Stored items
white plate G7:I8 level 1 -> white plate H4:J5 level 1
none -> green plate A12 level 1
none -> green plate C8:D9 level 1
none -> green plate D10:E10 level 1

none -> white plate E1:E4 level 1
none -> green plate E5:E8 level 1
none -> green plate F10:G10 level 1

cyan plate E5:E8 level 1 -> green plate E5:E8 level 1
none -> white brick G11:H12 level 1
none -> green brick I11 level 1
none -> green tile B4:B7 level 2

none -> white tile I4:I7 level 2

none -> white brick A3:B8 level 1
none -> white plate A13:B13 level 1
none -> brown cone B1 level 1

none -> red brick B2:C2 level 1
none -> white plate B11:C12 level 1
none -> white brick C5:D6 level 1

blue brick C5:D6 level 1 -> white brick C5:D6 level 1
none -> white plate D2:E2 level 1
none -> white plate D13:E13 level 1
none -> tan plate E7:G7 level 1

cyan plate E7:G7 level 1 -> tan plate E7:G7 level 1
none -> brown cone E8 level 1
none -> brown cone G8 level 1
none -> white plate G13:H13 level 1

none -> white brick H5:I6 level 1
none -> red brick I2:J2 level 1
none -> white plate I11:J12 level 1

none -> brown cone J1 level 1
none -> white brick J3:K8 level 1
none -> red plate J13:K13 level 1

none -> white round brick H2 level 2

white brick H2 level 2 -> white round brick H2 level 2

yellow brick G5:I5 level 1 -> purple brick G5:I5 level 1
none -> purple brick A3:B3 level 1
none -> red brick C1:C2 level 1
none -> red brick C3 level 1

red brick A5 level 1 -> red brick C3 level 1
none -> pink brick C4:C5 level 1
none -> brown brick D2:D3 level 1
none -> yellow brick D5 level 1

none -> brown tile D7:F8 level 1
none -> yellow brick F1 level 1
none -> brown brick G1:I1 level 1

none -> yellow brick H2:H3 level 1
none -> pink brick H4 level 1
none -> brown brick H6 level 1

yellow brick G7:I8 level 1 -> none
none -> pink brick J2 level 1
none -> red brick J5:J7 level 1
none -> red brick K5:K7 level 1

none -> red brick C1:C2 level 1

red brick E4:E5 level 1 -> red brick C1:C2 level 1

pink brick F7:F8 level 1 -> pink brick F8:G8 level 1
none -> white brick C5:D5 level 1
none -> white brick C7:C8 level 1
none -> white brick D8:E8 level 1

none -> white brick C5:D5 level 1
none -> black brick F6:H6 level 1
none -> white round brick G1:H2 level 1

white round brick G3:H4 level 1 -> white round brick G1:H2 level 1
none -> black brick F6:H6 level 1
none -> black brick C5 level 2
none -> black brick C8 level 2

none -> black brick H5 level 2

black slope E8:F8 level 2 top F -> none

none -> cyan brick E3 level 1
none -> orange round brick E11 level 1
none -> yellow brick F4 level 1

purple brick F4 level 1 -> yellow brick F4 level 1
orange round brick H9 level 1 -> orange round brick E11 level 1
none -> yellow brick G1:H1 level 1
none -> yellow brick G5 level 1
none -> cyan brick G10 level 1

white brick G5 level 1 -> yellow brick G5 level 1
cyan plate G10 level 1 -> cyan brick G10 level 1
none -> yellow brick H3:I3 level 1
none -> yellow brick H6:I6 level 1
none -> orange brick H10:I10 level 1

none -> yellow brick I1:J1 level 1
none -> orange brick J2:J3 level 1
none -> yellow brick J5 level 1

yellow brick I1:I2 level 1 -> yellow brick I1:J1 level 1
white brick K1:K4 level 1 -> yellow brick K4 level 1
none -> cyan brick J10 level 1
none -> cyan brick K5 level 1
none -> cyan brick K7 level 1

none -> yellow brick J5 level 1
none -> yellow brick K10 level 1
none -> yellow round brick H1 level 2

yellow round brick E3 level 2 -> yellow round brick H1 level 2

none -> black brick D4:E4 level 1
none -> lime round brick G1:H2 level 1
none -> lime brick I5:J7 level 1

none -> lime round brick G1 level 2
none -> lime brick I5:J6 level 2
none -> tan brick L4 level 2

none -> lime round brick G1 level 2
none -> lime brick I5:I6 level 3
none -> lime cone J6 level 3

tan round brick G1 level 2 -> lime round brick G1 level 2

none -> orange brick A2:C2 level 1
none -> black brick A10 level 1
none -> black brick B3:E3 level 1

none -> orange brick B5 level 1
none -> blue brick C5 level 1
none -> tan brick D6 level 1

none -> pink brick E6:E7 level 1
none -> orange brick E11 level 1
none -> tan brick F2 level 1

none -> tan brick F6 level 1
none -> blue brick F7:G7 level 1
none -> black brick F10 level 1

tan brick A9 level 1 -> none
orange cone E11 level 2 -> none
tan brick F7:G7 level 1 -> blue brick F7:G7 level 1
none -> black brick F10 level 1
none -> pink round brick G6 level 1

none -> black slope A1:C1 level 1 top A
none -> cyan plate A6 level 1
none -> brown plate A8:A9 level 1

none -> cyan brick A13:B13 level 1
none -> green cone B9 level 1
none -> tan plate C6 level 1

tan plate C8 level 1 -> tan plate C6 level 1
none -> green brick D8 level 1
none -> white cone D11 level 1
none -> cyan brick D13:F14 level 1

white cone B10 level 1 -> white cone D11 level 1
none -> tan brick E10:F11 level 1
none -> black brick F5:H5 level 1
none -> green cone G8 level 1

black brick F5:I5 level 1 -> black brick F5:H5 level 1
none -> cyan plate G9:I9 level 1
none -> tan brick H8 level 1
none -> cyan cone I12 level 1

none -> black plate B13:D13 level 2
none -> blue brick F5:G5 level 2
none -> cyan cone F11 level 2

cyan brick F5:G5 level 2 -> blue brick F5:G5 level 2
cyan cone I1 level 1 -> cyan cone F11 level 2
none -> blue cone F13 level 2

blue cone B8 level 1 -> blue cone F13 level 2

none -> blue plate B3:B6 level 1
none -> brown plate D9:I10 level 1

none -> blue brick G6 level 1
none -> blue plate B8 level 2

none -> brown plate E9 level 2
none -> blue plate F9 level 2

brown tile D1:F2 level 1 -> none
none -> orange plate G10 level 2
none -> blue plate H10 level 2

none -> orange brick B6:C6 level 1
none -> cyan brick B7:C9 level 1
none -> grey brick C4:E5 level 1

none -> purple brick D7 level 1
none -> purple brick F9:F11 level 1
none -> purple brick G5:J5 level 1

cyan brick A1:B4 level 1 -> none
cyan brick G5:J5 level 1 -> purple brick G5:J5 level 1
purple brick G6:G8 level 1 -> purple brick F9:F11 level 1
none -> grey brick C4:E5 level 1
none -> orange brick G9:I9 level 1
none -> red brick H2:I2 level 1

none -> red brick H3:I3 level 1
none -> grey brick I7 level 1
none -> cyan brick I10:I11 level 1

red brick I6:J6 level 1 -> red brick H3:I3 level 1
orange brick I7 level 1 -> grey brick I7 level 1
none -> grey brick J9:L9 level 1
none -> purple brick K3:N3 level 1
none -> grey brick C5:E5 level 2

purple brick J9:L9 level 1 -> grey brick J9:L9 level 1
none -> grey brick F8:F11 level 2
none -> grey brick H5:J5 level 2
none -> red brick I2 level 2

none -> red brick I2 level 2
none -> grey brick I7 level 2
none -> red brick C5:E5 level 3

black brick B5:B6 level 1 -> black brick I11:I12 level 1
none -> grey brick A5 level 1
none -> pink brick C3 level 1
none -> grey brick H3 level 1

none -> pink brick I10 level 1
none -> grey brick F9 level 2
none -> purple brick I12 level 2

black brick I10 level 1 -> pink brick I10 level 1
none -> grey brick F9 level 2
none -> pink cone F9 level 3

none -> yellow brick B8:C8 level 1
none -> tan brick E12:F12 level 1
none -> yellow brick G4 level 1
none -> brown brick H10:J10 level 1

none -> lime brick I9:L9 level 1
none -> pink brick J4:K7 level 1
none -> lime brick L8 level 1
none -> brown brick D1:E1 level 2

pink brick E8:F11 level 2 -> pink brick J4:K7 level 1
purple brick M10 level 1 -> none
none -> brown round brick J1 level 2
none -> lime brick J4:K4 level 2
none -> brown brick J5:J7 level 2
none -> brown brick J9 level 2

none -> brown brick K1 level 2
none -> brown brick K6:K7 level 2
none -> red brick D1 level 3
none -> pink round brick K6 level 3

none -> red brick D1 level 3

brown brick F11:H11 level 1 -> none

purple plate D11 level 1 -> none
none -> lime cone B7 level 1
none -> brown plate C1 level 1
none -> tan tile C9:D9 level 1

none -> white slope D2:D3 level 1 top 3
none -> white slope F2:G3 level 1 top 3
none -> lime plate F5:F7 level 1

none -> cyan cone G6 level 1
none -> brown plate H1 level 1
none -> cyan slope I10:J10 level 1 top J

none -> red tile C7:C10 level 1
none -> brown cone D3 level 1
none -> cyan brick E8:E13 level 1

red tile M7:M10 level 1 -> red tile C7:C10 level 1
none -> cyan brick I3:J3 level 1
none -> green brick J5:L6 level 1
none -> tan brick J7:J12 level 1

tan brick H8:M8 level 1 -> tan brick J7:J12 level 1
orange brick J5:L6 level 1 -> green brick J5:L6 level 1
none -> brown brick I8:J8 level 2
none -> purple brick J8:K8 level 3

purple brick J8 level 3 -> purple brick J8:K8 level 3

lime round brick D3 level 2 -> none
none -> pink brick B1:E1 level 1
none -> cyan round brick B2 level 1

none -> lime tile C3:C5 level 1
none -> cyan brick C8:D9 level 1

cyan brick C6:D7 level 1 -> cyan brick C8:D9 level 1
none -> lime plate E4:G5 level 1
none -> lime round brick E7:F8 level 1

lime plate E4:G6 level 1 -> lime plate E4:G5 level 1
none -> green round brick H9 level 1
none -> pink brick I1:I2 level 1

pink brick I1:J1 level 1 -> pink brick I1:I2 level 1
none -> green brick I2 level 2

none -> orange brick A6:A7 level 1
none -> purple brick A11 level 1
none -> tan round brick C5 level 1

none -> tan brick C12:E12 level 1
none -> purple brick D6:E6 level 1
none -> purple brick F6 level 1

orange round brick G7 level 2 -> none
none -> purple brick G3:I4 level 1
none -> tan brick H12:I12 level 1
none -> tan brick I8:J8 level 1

Exercise |
Repeat verbatim the opening run of entries, ending with the line that contains "none -> white brick A3:B8 level 1".

Completed exercise |
white plate G7:I8 level 1 -> white plate H4:J5 level 1
none -> green plate A12 level 1
none -> green plate C8:D9 level 1
none -> green plate D10:E10 level 1

none -> white plate E1:E4 level 1
none -> green plate E5:E8 level 1
none -> green plate F10:G10 level 1

cyan plate E5:E8 level 1 -> green plate E5:E8 level 1
none -> white brick G11:H12 level 1
none -> green brick I11 level 1
none -> green tile B4:B7 level 2

none -> white tile I4:I7 level 2

none -> white brick A3:B8 level 1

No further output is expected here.